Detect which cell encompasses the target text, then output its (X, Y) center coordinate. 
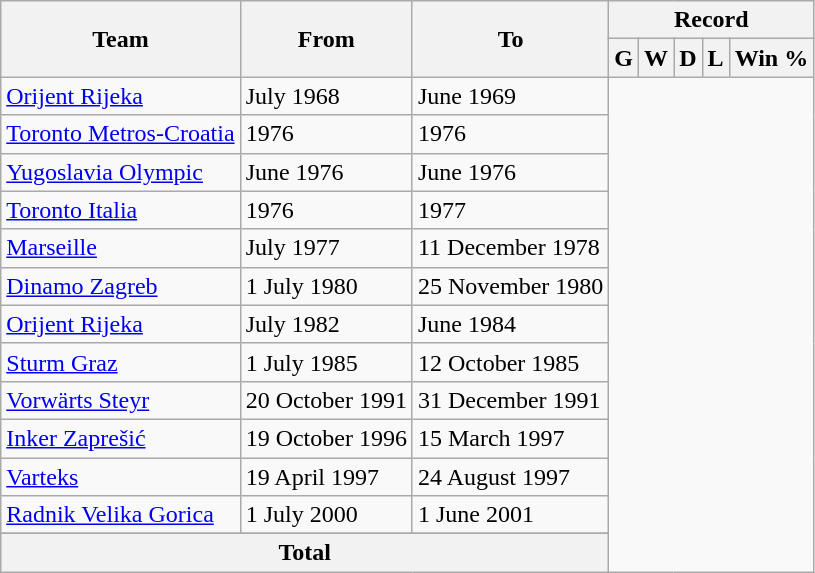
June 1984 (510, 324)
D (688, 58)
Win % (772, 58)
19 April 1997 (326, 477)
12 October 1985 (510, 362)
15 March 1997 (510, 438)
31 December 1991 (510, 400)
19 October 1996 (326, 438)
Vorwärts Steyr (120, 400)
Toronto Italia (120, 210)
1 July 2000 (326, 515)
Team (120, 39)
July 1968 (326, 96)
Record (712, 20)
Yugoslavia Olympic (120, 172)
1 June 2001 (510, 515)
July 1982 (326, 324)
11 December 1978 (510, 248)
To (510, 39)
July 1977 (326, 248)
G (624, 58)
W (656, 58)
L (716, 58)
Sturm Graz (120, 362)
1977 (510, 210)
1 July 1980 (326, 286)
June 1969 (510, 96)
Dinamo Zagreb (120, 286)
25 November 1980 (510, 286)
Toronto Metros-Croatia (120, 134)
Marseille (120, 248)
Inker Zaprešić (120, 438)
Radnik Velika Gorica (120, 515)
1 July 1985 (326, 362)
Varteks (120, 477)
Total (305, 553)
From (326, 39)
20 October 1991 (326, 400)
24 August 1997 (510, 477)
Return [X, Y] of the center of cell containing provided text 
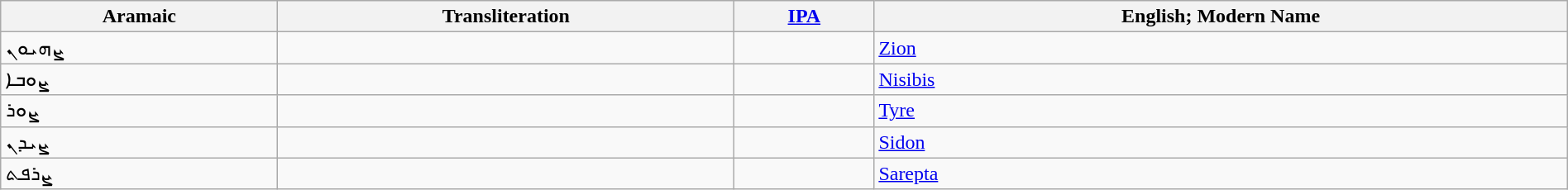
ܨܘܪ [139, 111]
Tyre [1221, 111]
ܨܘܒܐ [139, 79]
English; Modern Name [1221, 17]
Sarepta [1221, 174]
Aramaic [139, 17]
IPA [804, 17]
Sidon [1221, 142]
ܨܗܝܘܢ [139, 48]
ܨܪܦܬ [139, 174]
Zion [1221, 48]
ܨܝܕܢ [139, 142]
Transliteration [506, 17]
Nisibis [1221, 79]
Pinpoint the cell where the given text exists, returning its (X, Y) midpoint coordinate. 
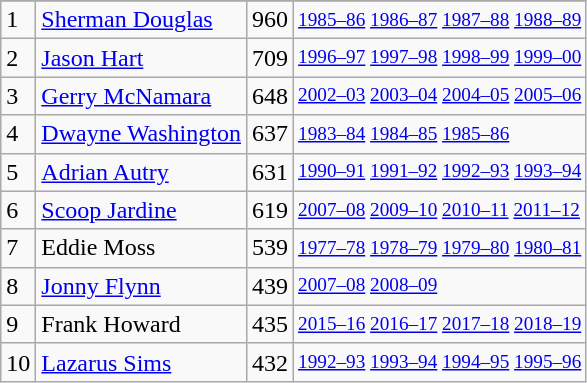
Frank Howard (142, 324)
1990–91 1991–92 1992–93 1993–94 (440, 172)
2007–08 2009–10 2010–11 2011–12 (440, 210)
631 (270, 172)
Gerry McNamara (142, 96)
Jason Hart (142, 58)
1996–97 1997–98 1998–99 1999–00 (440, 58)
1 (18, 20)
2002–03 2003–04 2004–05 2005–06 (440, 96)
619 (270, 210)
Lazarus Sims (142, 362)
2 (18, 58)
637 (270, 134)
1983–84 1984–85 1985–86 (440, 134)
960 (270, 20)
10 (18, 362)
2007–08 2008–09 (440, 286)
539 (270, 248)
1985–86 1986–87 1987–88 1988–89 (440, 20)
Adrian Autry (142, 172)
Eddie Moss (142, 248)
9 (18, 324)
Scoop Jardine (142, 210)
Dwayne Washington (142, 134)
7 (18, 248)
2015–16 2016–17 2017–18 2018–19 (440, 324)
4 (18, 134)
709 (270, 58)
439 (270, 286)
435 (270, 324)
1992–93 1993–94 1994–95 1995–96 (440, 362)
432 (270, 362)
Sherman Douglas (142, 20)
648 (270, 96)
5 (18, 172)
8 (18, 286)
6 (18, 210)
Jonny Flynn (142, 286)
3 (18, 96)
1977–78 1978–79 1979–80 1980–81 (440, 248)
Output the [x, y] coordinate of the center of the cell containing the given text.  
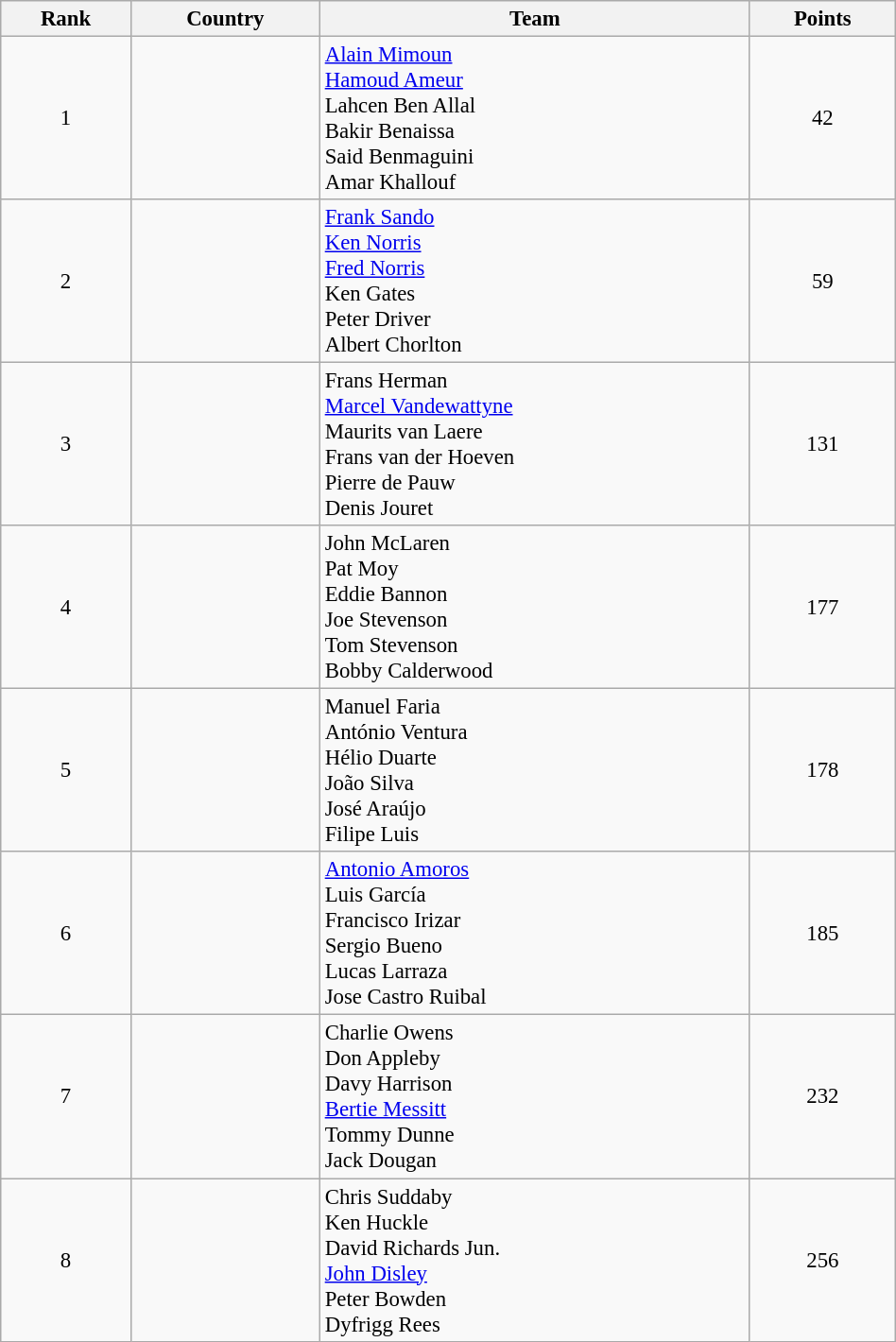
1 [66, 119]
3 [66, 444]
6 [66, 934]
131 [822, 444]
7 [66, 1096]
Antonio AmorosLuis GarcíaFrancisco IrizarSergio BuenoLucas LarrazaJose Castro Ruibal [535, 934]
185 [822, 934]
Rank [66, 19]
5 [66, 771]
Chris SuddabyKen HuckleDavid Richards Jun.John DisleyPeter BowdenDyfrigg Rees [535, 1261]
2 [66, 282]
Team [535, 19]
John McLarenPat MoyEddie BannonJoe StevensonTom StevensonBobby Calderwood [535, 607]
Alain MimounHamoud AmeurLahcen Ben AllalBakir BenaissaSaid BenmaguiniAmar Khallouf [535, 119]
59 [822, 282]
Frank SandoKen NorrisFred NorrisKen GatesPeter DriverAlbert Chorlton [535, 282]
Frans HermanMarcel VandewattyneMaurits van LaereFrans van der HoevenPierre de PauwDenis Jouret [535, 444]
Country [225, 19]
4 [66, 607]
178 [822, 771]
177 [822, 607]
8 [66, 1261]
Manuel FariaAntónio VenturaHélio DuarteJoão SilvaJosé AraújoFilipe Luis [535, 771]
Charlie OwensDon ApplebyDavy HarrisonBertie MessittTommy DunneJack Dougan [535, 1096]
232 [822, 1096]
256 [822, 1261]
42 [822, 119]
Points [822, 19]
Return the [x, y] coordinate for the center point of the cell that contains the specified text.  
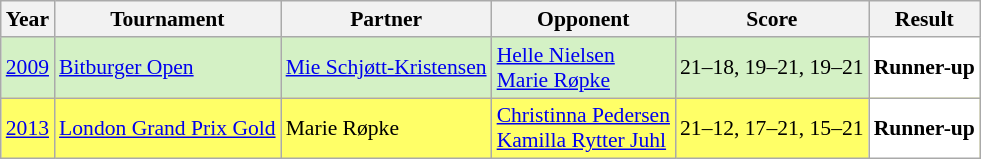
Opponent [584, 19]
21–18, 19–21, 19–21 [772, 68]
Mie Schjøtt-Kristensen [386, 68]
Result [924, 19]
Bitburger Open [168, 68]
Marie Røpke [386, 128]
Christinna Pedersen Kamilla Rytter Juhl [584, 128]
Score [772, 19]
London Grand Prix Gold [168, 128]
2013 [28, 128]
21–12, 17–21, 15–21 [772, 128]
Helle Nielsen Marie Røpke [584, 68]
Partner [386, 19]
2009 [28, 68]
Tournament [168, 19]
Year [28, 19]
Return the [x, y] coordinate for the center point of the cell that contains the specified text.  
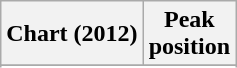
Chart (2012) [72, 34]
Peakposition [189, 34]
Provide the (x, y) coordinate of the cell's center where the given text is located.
******************************
# What the exercise asks
Pick out every line of the records above that contains the string "given", matching case exactly, and copy each one.

# Reply
Pinpoint the cell where the given text exists, returning its (X, Y) midpoint coordinate. 
Output the [x, y] coordinate of the center of the cell containing the given text.  
Provide the (x, y) coordinate of the cell's center where the given text is located.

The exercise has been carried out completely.